■ **Set exercise**
Give every line of the data below as a JSON list of strings, one string per line, with blank lines left out. Leave the pictures out of your answer.

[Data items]
- - -

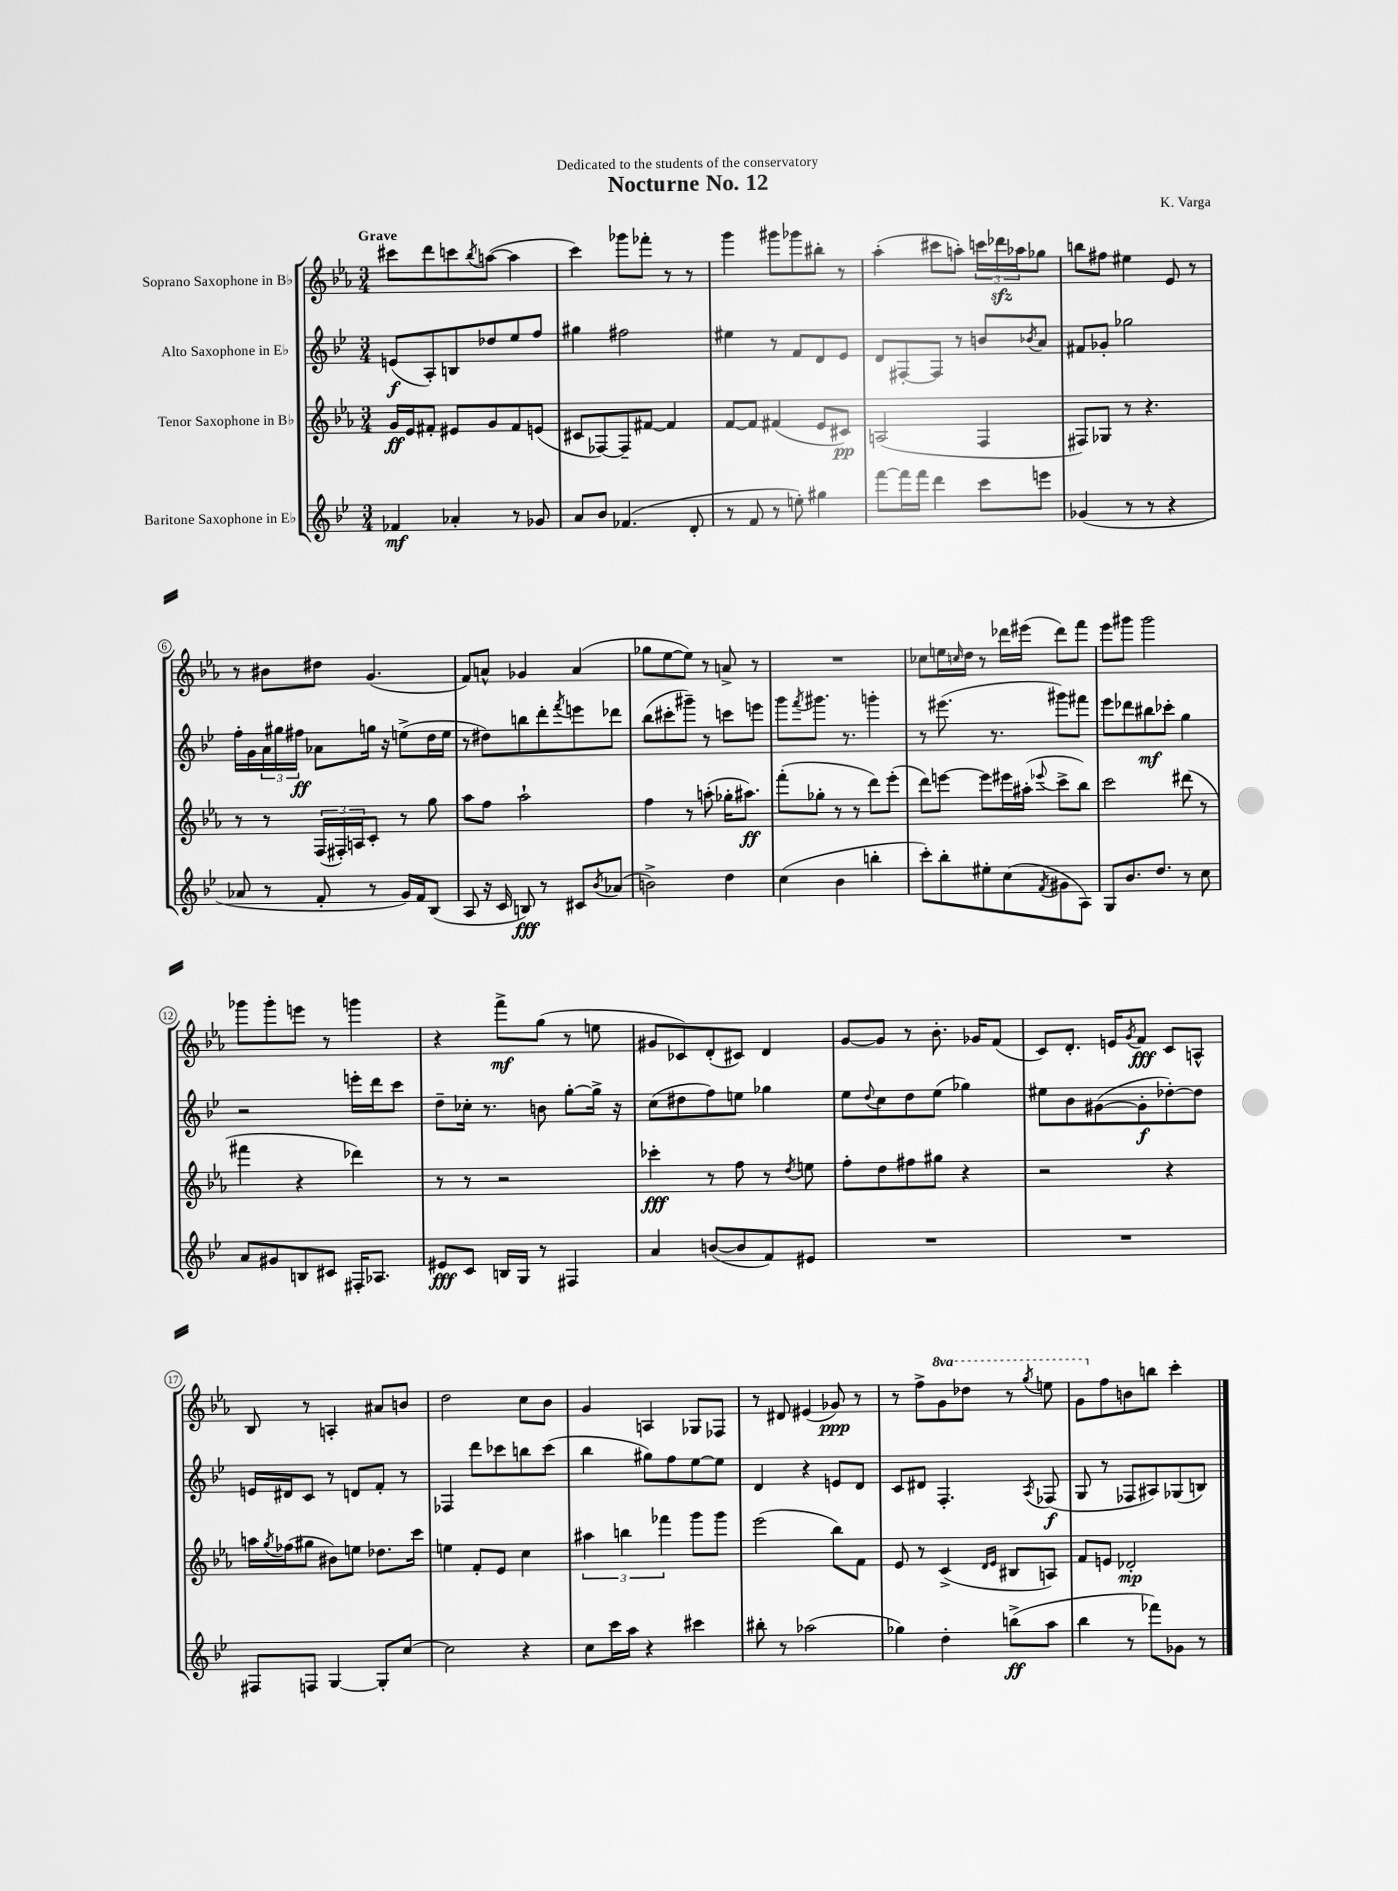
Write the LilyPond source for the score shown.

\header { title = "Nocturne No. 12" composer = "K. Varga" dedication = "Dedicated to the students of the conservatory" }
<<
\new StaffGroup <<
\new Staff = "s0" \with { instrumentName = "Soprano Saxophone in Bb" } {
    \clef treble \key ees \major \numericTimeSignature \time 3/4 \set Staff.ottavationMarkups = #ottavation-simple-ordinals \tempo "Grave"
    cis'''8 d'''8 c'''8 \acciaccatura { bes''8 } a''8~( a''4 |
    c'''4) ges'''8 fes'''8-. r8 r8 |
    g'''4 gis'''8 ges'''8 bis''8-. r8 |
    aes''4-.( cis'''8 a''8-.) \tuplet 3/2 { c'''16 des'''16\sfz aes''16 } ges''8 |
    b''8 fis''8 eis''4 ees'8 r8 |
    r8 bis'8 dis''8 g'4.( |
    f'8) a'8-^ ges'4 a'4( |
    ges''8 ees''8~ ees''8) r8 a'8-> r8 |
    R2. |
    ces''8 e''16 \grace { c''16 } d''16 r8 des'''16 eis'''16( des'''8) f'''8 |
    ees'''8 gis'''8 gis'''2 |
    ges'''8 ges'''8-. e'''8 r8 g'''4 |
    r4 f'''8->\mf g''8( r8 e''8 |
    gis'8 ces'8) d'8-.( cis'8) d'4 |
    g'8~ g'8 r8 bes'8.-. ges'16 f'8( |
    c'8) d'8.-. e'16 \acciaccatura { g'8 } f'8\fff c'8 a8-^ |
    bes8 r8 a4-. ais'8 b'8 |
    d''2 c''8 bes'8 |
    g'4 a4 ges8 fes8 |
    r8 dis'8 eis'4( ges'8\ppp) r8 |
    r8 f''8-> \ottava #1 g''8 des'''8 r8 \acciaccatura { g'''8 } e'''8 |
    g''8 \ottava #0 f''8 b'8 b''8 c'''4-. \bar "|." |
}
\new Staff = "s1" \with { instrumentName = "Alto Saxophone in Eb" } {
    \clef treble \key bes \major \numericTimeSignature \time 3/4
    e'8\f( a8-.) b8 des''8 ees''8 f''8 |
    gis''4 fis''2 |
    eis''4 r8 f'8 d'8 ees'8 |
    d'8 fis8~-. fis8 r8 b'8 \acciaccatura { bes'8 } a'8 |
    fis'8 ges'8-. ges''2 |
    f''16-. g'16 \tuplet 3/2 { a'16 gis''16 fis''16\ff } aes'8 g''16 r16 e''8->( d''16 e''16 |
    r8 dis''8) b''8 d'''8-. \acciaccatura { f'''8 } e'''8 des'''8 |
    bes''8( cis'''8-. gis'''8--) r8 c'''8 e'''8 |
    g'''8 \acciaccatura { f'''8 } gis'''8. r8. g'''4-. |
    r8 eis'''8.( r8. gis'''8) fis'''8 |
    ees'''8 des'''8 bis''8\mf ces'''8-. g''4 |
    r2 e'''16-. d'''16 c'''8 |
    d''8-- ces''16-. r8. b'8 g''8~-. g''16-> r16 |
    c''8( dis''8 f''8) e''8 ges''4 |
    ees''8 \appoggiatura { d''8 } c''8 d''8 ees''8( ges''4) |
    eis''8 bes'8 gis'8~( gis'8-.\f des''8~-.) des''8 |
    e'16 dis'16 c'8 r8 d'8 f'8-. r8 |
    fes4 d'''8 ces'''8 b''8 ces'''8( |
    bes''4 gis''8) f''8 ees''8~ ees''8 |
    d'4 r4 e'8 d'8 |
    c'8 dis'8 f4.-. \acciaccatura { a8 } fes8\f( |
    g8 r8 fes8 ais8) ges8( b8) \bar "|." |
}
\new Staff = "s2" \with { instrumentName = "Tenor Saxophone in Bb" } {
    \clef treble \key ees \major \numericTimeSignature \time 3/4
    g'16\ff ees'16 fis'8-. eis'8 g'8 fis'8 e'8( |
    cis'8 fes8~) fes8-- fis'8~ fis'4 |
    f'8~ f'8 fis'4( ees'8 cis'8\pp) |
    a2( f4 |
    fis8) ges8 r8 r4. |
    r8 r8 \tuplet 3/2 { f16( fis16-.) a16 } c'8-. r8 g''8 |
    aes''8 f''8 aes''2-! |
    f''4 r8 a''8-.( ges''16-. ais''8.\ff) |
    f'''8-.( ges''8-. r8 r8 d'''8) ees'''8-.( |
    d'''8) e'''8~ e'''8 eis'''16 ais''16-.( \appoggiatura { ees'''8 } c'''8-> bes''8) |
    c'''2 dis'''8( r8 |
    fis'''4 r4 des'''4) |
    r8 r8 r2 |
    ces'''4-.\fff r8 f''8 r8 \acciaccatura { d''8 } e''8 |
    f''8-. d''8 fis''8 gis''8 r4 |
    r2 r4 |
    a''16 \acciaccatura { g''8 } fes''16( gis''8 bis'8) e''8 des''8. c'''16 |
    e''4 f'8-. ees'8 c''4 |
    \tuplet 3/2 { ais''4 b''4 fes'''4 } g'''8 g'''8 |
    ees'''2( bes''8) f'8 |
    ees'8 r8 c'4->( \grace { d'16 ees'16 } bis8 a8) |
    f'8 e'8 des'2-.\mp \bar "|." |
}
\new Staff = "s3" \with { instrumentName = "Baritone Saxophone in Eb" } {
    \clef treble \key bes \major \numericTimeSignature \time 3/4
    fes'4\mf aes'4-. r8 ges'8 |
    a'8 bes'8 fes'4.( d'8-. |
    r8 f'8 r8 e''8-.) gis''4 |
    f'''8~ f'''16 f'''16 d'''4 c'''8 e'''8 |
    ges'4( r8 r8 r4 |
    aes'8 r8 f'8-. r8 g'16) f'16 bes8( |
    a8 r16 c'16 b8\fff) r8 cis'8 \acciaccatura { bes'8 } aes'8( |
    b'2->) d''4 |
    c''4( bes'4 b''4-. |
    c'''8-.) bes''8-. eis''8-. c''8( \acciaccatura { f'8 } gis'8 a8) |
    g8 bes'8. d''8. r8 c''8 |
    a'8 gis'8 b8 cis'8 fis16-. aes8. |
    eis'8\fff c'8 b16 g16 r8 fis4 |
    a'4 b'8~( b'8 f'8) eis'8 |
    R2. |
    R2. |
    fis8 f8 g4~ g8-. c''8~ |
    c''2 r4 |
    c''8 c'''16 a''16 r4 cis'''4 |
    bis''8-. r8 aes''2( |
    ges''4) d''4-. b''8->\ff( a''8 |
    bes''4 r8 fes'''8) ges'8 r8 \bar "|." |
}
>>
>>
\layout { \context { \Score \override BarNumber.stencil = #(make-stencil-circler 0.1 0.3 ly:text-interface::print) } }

- - -

■ **Reply**
[
  "Write the LilyPond source for the score shown.",
  "\\header { title = \"Nocturne No. 12\" composer = \"K. Varga\" dedication = \"Dedicated to the students of the conservatory\" }",
  "<<",
  "\\new StaffGroup <<",
  "\\new Staff = \"s0\" \\with { instrumentName = \"Soprano Saxophone in Bb\" } {",
  "    \\clef treble \\key ees \\major \\numericTimeSignature \\time 3/4 \\set Staff.ottavationMarkups = #ottavation-simple-ordinals \\tempo \"Grave\"",
  "    cis'''8 d'''8 c'''8 \\acciaccatura { bes''8 } a''8~( a''4 |",
  "    c'''4) ges'''8 fes'''8-. r8 r8 |",
  "    g'''4 gis'''8 ges'''8 bis''8-. r8 |",
  "    aes''4-.( cis'''8 a''8-.) \\tuplet 3/2 { c'''16 des'''16\\sfz aes''16 } ges''8 |",
  "    b''8 fis''8 eis''4 ees'8 r8 |",
  "    r8 bis'8 dis''8 g'4.( |",
  "    f'8) a'8-^ ges'4 a'4( |",
  "    ges''8 ees''8~ ees''8) r8 a'8-> r8 |",
  "    R2. |",
  "    ces''8 e''16 \\grace { c''16 } d''16 r8 des'''16 eis'''16( des'''8) f'''8 |",
  "    ees'''8 gis'''8 gis'''2 |",
  "    ges'''8 ges'''8-. e'''8 r8 g'''4 |",
  "    r4 f'''8->\\mf g''8( r8 e''8 |",
  "    gis'8 ces'8) d'8-.( cis'8) d'4 |",
  "    g'8~ g'8 r8 bes'8.-. ges'16 f'8( |",
  "    c'8) d'8.-. e'16 \\acciaccatura { g'8 } f'8\\fff c'8 a8-^ |",
  "    bes8 r8 a4-. ais'8 b'8 |",
  "    d''2 c''8 bes'8 |",
  "    g'4 a4 ges8 fes8 |",
  "    r8 dis'8 eis'4( ges'8\\ppp) r8 |",
  "    r8 f''8-> \\ottava #1 g''8 des'''8 r8 \\acciaccatura { g'''8 } e'''8 |",
  "    g''8 \\ottava #0 f''8 b'8 b''8 c'''4-. \\bar \"|.\" |",
  "}",
  "\\new Staff = \"s1\" \\with { instrumentName = \"Alto Saxophone in Eb\" } {",
  "    \\clef treble \\key bes \\major \\numericTimeSignature \\time 3/4",
  "    e'8\\f( a8-.) b8 des''8 ees''8 f''8 |",
  "    gis''4 fis''2 |",
  "    eis''4 r8 f'8 d'8 ees'8 |",
  "    d'8 fis8~-. fis8 r8 b'8 \\acciaccatura { bes'8 } a'8 |",
  "    fis'8 ges'8-. ges''2 |",
  "    f''16-. g'16 \\tuplet 3/2 { a'16 gis''16 fis''16\\ff } aes'8 g''16 r16 e''8->( d''16 e''16 |",
  "    r8 dis''8) b''8 d'''8-. \\acciaccatura { f'''8 } e'''8 des'''8 |",
  "    bes''8( cis'''8-. gis'''8--) r8 c'''8 e'''8 |",
  "    g'''8 \\acciaccatura { f'''8 } gis'''8. r8. g'''4-. |",
  "    r8 eis'''8.( r8. gis'''8) fis'''8 |",
  "    ees'''8 des'''8 bis''8\\mf ces'''8-. g''4 |",
  "    r2 e'''16-. d'''16 c'''8 |",
  "    d''8-- ces''16-. r8. b'8 g''8~-. g''16-> r16 |",
  "    c''8( dis''8 f''8) e''8 ges''4 |",
  "    ees''8 \\appoggiatura { d''8 } c''8 d''8 ees''8( ges''4) |",
  "    eis''8 bes'8 gis'8~( gis'8-.\\f des''8~-.) des''8 |",
  "    e'16 dis'16 c'8 r8 d'8 f'8-. r8 |",
  "    fes4 d'''8 ces'''8 b''8 ces'''8( |",
  "    bes''4 gis''8) f''8 ees''8~ ees''8 |",
  "    d'4 r4 e'8 d'8 |",
  "    c'8 dis'8 f4.-. \\acciaccatura { a8 } fes8\\f( |",
  "    g8 r8 fes8 ais8) ges8( b8) \\bar \"|.\" |",
  "}",
  "\\new Staff = \"s2\" \\with { instrumentName = \"Tenor Saxophone in Bb\" } {",
  "    \\clef treble \\key ees \\major \\numericTimeSignature \\time 3/4",
  "    g'16\\ff ees'16 fis'8-. eis'8 g'8 fis'8 e'8( |",
  "    cis'8 fes8~) fes8-- fis'8~ fis'4 |",
  "    f'8~ f'8 fis'4( ees'8 cis'8\\pp) |",
  "    a2( f4 |",
  "    fis8) ges8 r8 r4. |",
  "    r8 r8 \\tuplet 3/2 { f16( fis16-.) a16 } c'8-. r8 g''8 |",
  "    aes''8 f''8 aes''2-! |",
  "    f''4 r8 a''8-.( ges''16-. ais''8.\\ff) |",
  "    f'''8-.( ges''8-. r8 r8 d'''8) ees'''8-.( |",
  "    d'''8) e'''8~ e'''8 eis'''16 ais''16-.( \\appoggiatura { ees'''8 } c'''8-> bes''8) |",
  "    c'''2 dis'''8( r8 |",
  "    fis'''4 r4 des'''4) |",
  "    r8 r8 r2 |",
  "    ces'''4-.\\fff r8 f''8 r8 \\acciaccatura { d''8 } e''8 |",
  "    f''8-. d''8 fis''8 gis''8 r4 |",
  "    r2 r4 |",
  "    a''16 \\acciaccatura { g''8 } fes''16( gis''8 bis'8) e''8 des''8. c'''16 |",
  "    e''4 f'8-. ees'8 c''4 |",
  "    \\tuplet 3/2 { ais''4 b''4 fes'''4 } g'''8 g'''8 |",
  "    ees'''2( bes''8) f'8 |",
  "    ees'8 r8 c'4->( \\grace { d'16 ees'16 } bis8 a8) |",
  "    f'8 e'8 des'2-.\\mp \\bar \"|.\" |",
  "}",
  "\\new Staff = \"s3\" \\with { instrumentName = \"Baritone Saxophone in Eb\" } {",
  "    \\clef treble \\key bes \\major \\numericTimeSignature \\time 3/4",
  "    fes'4\\mf aes'4-. r8 ges'8 |",
  "    a'8 bes'8 fes'4.( d'8-. |",
  "    r8 f'8 r8 e''8-.) gis''4 |",
  "    f'''8~ f'''16 f'''16 d'''4 c'''8 e'''8 |",
  "    ges'4( r8 r8 r4 |",
  "    aes'8 r8 f'8-. r8 g'16) f'16 bes8( |",
  "    a8 r16 c'16 b8\\fff) r8 cis'8 \\acciaccatura { bes'8 } aes'8( |",
  "    b'2->) d''4 |",
  "    c''4( bes'4 b''4-. |",
  "    c'''8-.) bes''8-. eis''8-. c''8( \\acciaccatura { f'8 } gis'8 a8) |",
  "    g8 bes'8. d''8. r8 c''8 |",
  "    a'8 gis'8 b8 cis'8 fis16-. aes8. |",
  "    eis'8\\fff c'8 b16 g16 r8 fis4 |",
  "    a'4 b'8~( b'8 f'8) eis'8 |",
  "    R2. |",
  "    R2. |",
  "    fis8 f8 g4~ g8-. c''8~ |",
  "    c''2 r4 |",
  "    c''8 c'''16 a''16 r4 cis'''4 |",
  "    bis''8-. r8 aes''2( |",
  "    ges''4) d''4-. b''8->\\ff( a''8 |",
  "    bes''4 r8 fes'''8) ges'8 r8 \\bar \"|.\" |",
  "}",
  ">>",
  ">>",
  "\\layout { \\context { \\Score \\override BarNumber.stencil = #(make-stencil-circler 0.1 0.3 ly:text-interface::print) } }"
]